### PROVIDED DATA ###

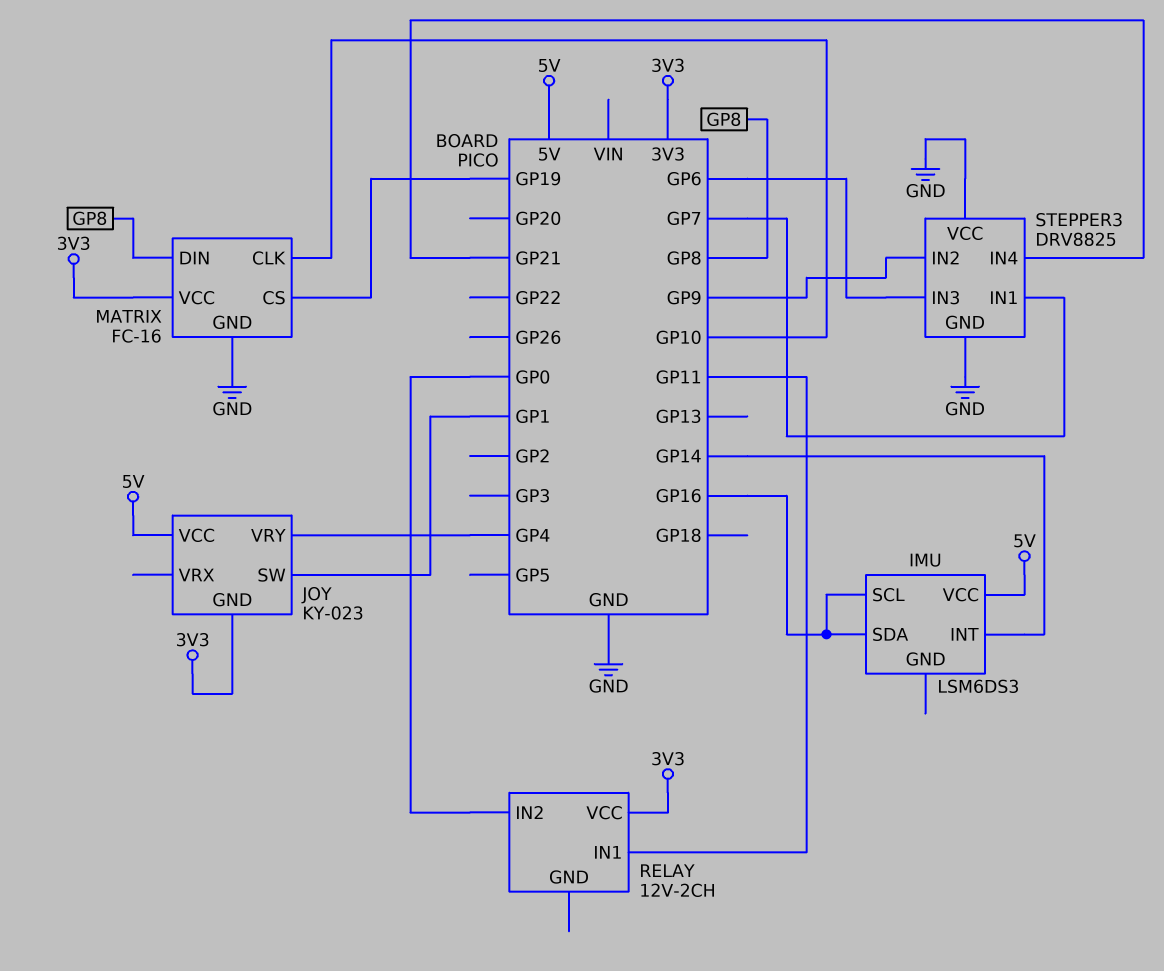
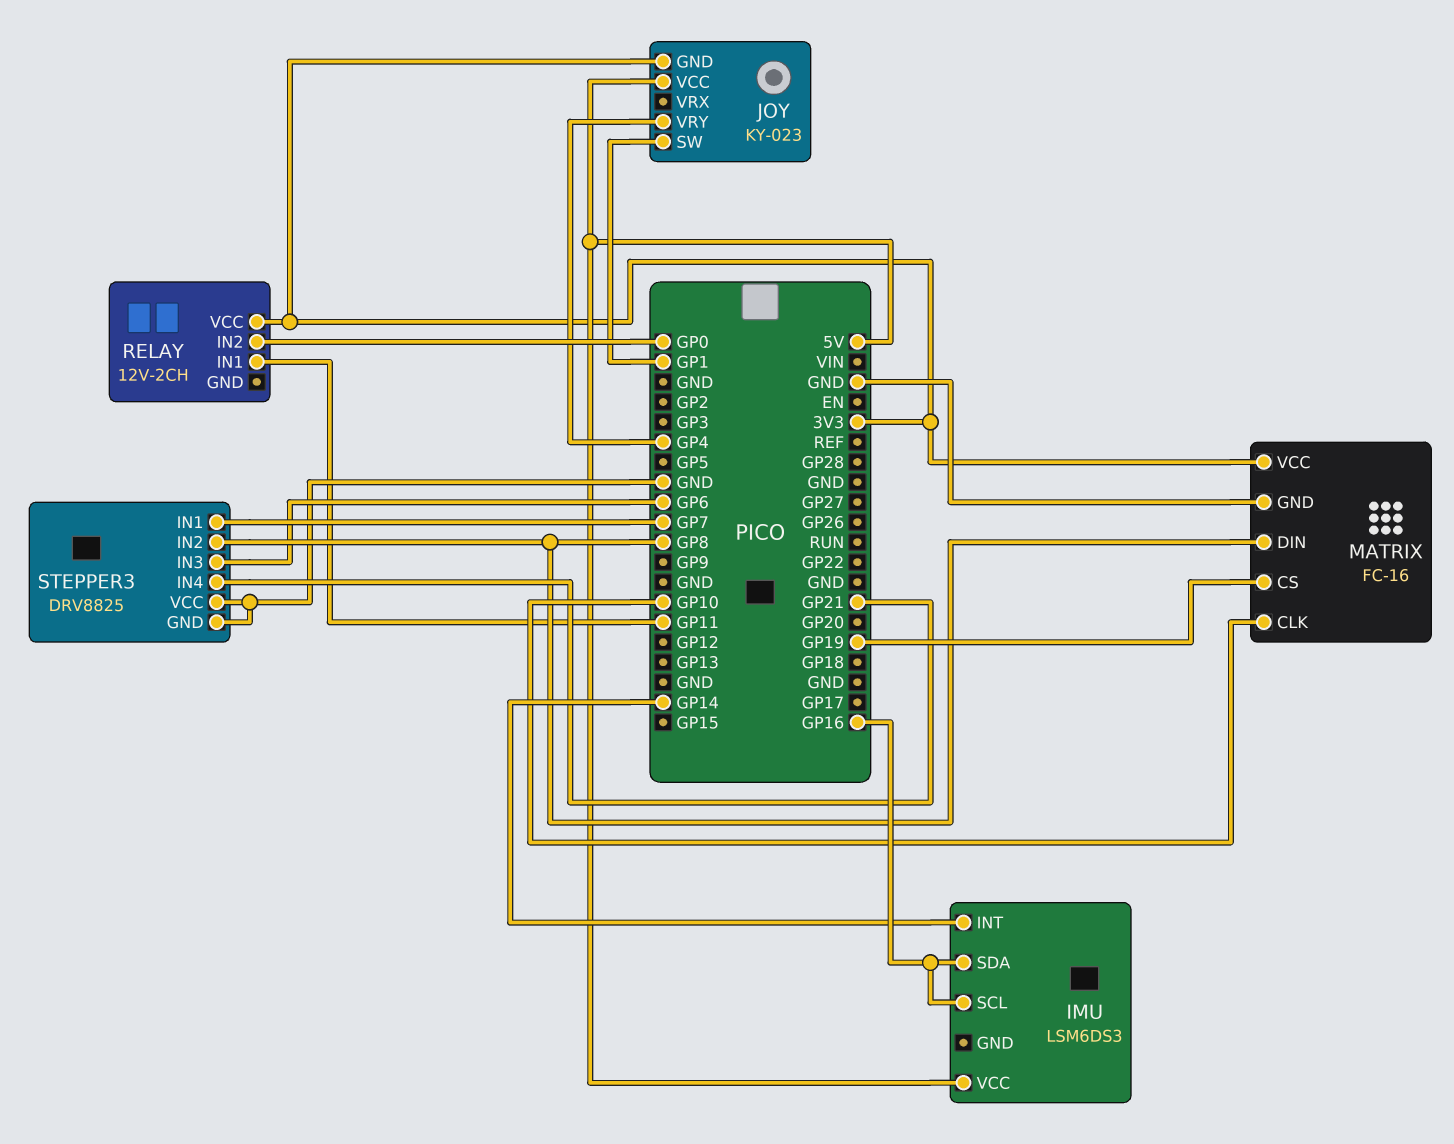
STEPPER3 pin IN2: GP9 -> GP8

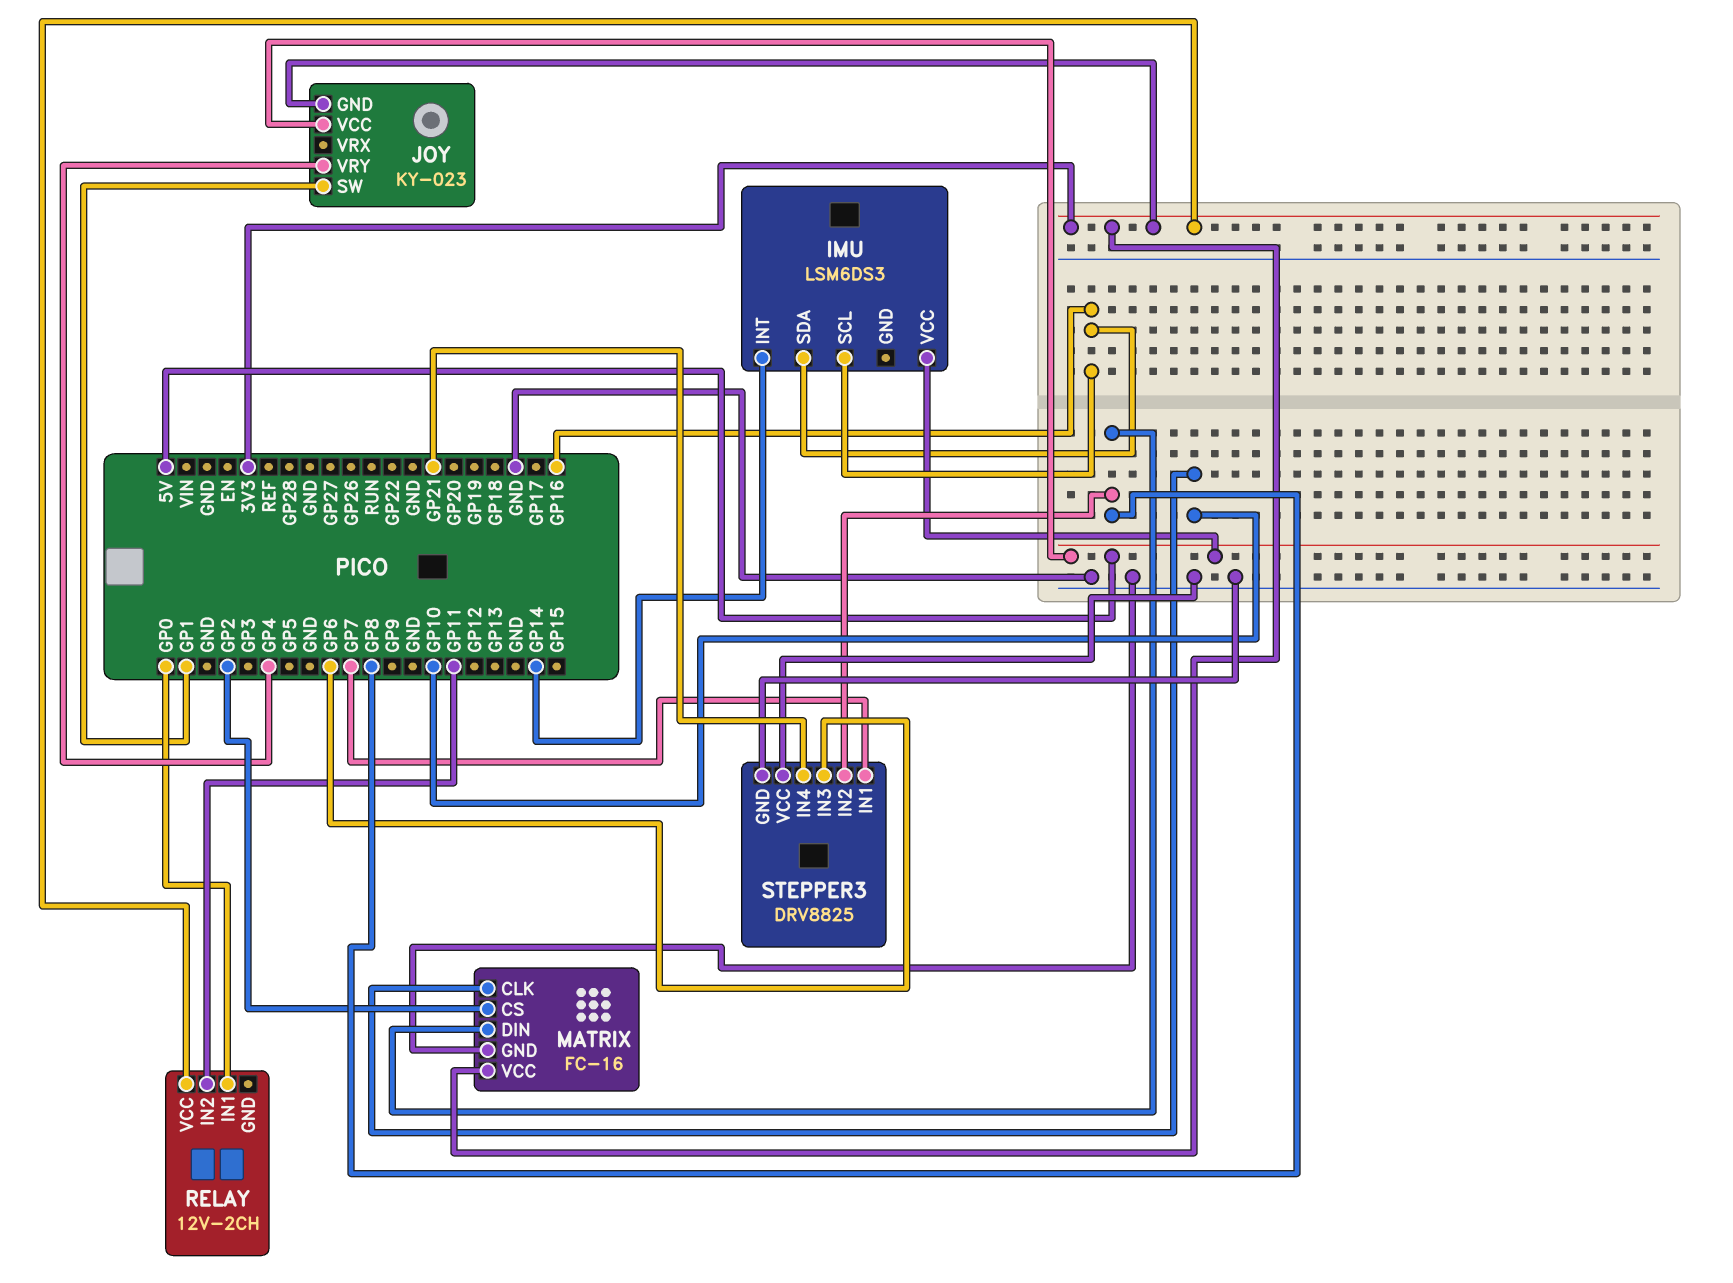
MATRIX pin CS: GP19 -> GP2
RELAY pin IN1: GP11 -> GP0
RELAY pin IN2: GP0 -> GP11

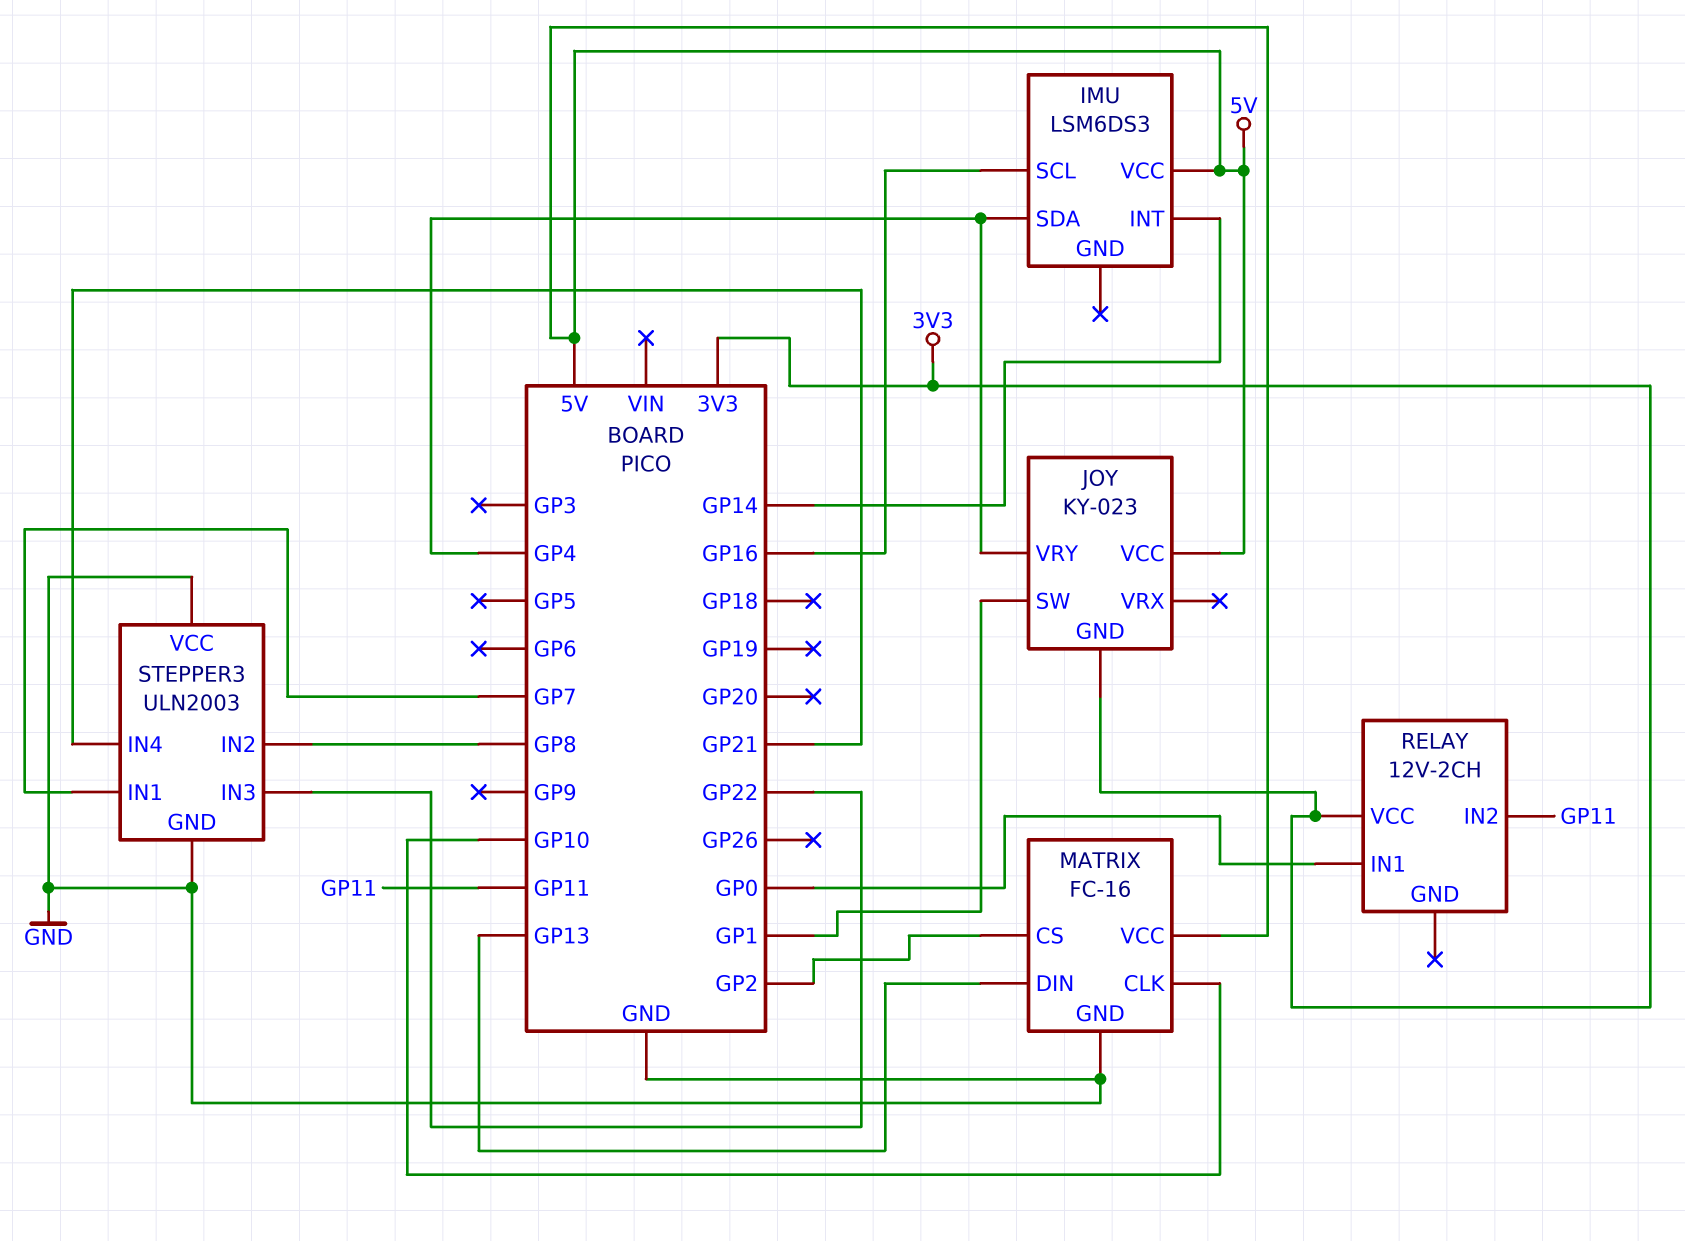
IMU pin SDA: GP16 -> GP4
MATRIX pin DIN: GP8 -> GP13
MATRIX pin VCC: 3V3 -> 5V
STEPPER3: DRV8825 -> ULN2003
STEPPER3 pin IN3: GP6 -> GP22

###
### PROVIDED DATA ###

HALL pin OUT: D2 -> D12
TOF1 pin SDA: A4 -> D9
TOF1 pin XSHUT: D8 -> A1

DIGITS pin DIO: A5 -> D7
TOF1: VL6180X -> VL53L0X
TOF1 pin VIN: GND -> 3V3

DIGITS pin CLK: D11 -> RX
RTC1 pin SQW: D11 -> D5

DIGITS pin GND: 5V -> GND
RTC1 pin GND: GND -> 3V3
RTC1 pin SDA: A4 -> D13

###

_TASK REQUIREMENTS_: All that is wanted is a faithful reproduction of the line above with "IMU pin SDA: GP16 -> GP4", the line with "STEPPER3 pin IN3: GP6 -> GP22", and every line in between.

_TASK RESULT_:
IMU pin SDA: GP16 -> GP4
MATRIX pin DIN: GP8 -> GP13
MATRIX pin VCC: 3V3 -> 5V
STEPPER3: DRV8825 -> ULN2003
STEPPER3 pin IN3: GP6 -> GP22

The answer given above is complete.